◆ **INSTRUCTIONS TO FOLLOW**: Produce an exact transcription of the data, with the images left out.

◆ **SOURCE DATA**:
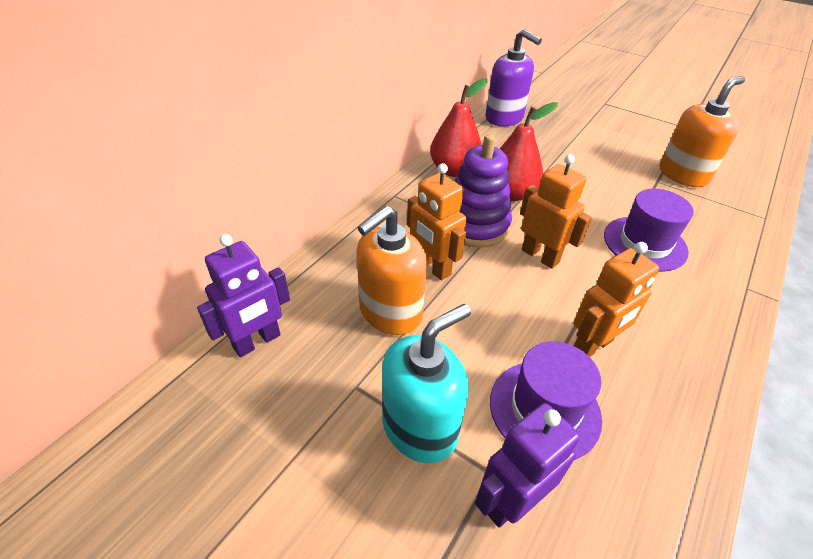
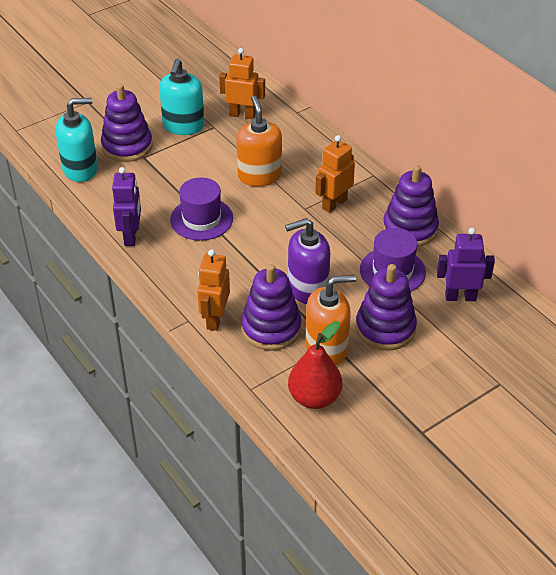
purple stacking toy: 1 -> 4
red pear: 2 -> 1
turquoise soap dispenser: 1 -> 2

◆ **ANSWER FOR THIS EXERCISE**:
purple stacking toy: 1 -> 4
red pear: 2 -> 1
turquoise soap dispenser: 1 -> 2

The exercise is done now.